## Recorded data
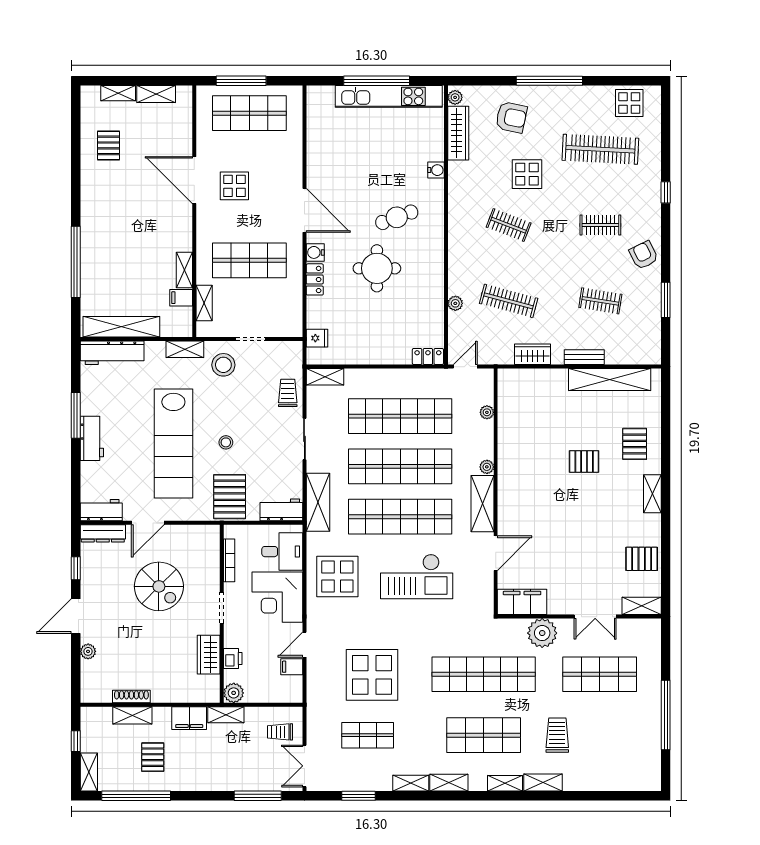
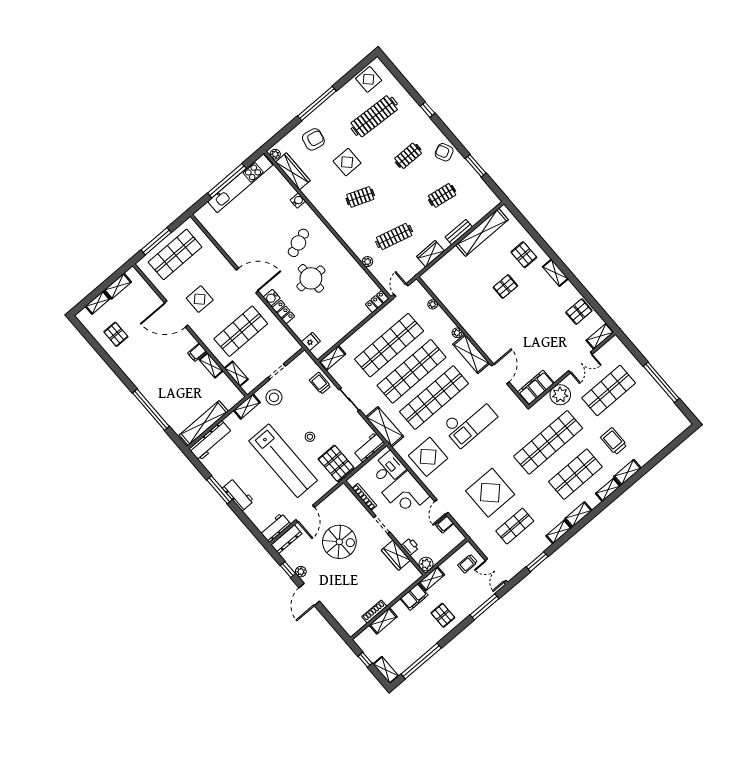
filing cabinet: (181, 298) -> (197, 352), moved
plant: (88, 651) -> (301, 572), moved
pallet: (153, 757) -> (443, 615), moved

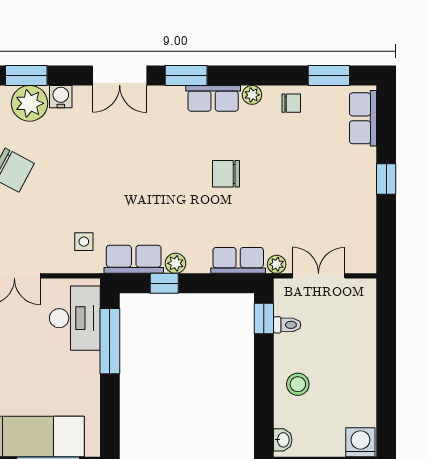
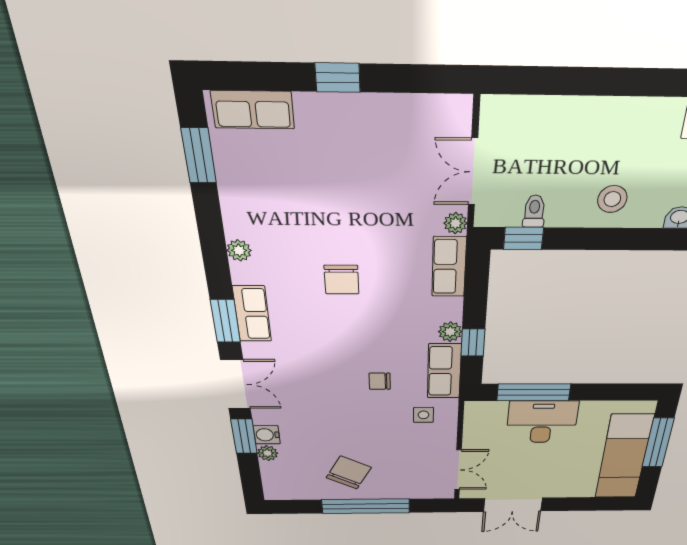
window: (26, 76) -> (244, 436), moved
row of seats: (213, 98) -> (252, 314), moved
plant: (30, 103) -> (268, 453), width x0.53, depth x0.53
chair: (291, 103) -> (380, 381), moved, turned -90
desk: (75, 318) -> (542, 422), moved

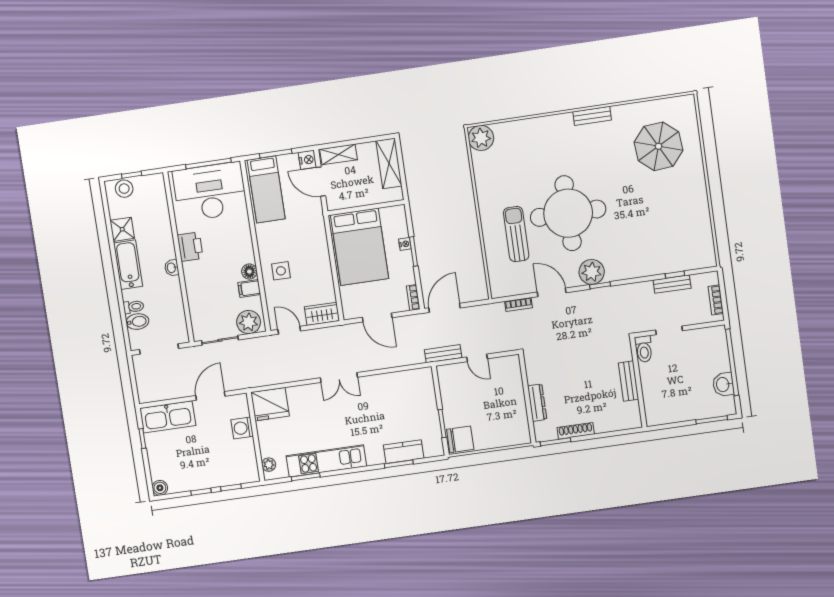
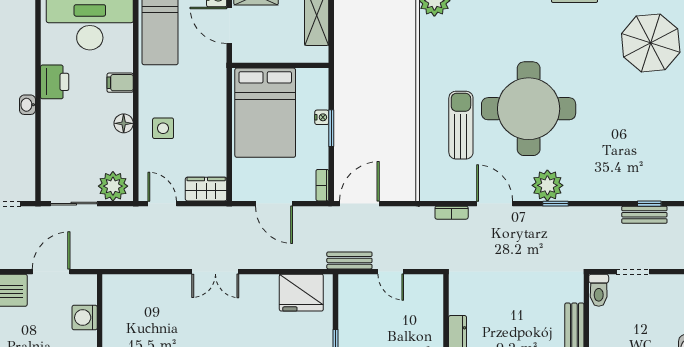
filing cabinet: (249, 288) -> (120, 83), moved
fridge: (270, 404) -> (301, 293), moved

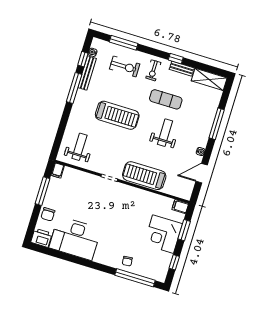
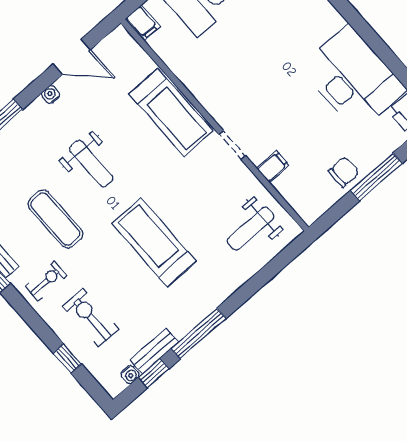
window: (124, 43) -> (67, 359), width x0.46
bench: (87, 73) -> (154, 351), width x0.73
weight bench: (165, 133) -> (91, 164), turned -90
filing cabinet: (58, 170) -> (273, 167), moved
window: (43, 191) -> (376, 177), moved
chair: (48, 214) -> (344, 172), moved

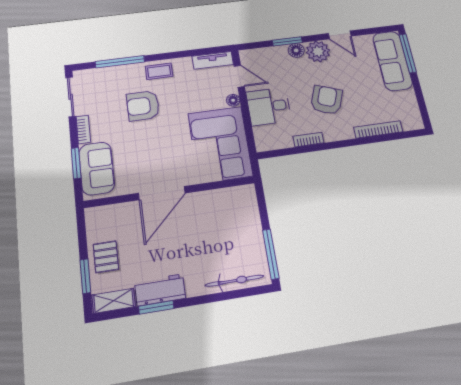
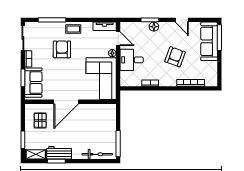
plant: (318, 51) -> (167, 29), removed
armchair: (327, 100) -> (175, 57), moved
armchair: (143, 106) -> (62, 49), turned 90
pallet: (106, 257) -> (40, 120), moved

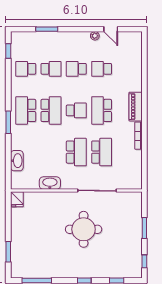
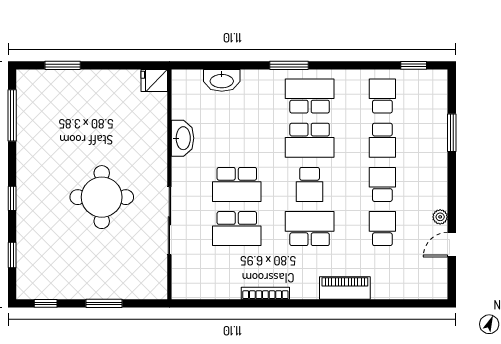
piano: (136, 107) -> (345, 288), moved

## Your objective
Retype the data word for word and keep the pictures out of it.

## Output below
filing cabinet: (181, 298) -> (197, 352), moved
plant: (88, 651) -> (301, 572), moved
pallet: (153, 757) -> (443, 615), moved

window: (26, 76) -> (244, 436), moved
row of seats: (213, 98) -> (252, 314), moved
plant: (30, 103) -> (268, 453), width x0.53, depth x0.53
chair: (291, 103) -> (380, 381), moved, turned -90
desk: (75, 318) -> (542, 422), moved

filing cabinet: (249, 288) -> (120, 83), moved
fridge: (270, 404) -> (301, 293), moved

window: (124, 43) -> (67, 359), width x0.46
bench: (87, 73) -> (154, 351), width x0.73
weight bench: (165, 133) -> (91, 164), turned -90
filing cabinet: (58, 170) -> (273, 167), moved
window: (43, 191) -> (376, 177), moved
chair: (48, 214) -> (344, 172), moved

plant: (318, 51) -> (167, 29), removed
armchair: (327, 100) -> (175, 57), moved
armchair: (143, 106) -> (62, 49), turned 90
pallet: (106, 257) -> (40, 120), moved

piano: (136, 107) -> (345, 288), moved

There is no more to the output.